▸ **EXERCISE DIRECTIONS**
Search the entries for lines that contain the word "round", and report each one found.

Before-and-after object lists
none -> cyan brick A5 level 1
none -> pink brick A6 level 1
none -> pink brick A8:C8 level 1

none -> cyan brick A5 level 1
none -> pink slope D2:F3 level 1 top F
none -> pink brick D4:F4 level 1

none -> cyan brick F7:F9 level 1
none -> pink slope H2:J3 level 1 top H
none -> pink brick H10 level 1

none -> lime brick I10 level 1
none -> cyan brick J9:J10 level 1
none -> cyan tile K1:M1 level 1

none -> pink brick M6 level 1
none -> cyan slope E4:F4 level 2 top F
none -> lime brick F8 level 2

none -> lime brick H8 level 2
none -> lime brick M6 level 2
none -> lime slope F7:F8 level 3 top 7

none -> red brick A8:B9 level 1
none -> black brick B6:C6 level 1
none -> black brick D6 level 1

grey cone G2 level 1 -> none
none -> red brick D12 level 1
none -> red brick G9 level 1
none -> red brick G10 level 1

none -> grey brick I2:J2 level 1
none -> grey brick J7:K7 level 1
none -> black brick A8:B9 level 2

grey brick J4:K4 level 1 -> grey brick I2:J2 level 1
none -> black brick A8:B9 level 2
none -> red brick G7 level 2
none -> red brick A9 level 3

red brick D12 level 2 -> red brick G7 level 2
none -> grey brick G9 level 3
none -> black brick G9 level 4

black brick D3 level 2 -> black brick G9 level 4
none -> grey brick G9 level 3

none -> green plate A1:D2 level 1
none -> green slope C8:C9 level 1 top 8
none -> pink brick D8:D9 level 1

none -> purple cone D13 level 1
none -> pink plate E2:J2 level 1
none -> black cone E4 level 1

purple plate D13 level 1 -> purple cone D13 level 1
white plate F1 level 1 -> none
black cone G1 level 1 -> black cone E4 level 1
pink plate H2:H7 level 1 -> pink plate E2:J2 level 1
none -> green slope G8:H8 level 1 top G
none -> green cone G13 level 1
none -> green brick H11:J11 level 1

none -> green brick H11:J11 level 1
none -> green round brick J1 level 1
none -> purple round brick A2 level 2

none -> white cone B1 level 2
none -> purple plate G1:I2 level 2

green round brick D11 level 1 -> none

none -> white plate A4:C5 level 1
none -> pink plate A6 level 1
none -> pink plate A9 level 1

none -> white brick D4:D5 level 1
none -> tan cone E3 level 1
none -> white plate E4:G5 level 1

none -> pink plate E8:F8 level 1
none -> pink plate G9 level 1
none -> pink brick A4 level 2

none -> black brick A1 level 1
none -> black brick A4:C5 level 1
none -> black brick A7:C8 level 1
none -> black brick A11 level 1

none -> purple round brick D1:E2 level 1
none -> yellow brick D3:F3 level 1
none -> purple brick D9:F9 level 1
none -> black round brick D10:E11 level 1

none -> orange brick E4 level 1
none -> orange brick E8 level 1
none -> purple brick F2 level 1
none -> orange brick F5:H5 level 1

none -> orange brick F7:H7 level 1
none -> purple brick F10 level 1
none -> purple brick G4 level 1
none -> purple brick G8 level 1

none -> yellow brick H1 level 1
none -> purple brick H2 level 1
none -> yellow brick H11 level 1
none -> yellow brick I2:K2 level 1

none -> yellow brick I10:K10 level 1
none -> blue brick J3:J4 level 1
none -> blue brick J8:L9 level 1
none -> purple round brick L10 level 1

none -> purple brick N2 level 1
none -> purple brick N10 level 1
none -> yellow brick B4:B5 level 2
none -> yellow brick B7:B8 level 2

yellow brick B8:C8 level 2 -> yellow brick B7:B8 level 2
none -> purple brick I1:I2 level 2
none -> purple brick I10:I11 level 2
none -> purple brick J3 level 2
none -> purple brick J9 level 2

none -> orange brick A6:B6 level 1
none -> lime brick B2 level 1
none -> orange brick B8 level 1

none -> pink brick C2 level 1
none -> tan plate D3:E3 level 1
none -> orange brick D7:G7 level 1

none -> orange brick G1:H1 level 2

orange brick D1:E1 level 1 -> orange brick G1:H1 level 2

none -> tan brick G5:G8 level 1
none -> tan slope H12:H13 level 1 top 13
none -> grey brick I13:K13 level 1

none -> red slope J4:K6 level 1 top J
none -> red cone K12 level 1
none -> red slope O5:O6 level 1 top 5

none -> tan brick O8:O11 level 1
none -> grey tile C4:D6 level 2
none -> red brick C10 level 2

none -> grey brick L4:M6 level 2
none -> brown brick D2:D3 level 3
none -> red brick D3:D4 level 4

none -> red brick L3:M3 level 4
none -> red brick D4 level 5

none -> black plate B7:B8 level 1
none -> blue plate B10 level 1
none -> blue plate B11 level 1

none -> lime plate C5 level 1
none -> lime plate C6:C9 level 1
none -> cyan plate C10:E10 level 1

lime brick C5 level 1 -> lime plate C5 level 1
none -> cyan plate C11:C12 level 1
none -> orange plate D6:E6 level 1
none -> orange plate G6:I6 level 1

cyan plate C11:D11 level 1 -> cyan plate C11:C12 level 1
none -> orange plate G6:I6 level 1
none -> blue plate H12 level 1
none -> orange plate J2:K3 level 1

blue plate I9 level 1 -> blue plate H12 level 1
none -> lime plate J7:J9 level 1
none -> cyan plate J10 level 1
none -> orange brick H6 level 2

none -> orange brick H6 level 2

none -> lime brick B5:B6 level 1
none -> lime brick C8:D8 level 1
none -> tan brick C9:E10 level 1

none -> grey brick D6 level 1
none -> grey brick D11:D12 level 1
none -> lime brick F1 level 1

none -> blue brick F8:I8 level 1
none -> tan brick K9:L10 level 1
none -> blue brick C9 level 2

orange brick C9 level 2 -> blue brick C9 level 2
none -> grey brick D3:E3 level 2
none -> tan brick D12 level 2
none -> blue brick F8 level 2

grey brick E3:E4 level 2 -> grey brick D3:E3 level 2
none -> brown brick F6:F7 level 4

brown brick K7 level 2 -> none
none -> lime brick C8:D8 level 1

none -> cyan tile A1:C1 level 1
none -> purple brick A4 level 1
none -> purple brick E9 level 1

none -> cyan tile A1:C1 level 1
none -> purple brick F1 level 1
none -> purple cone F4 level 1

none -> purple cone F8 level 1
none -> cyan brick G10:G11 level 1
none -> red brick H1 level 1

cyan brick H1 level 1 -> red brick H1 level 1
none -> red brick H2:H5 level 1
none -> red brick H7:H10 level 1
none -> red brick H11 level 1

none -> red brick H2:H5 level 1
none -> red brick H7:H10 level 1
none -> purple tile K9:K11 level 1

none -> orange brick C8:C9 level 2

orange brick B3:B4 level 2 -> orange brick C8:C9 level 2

▸ **EXERCISE ANSWER**
none -> green round brick J1 level 1
none -> purple round brick A2 level 2
green round brick D11 level 1 -> none
none -> purple round brick D1:E2 level 1
none -> black round brick D10:E11 level 1
none -> purple round brick L10 level 1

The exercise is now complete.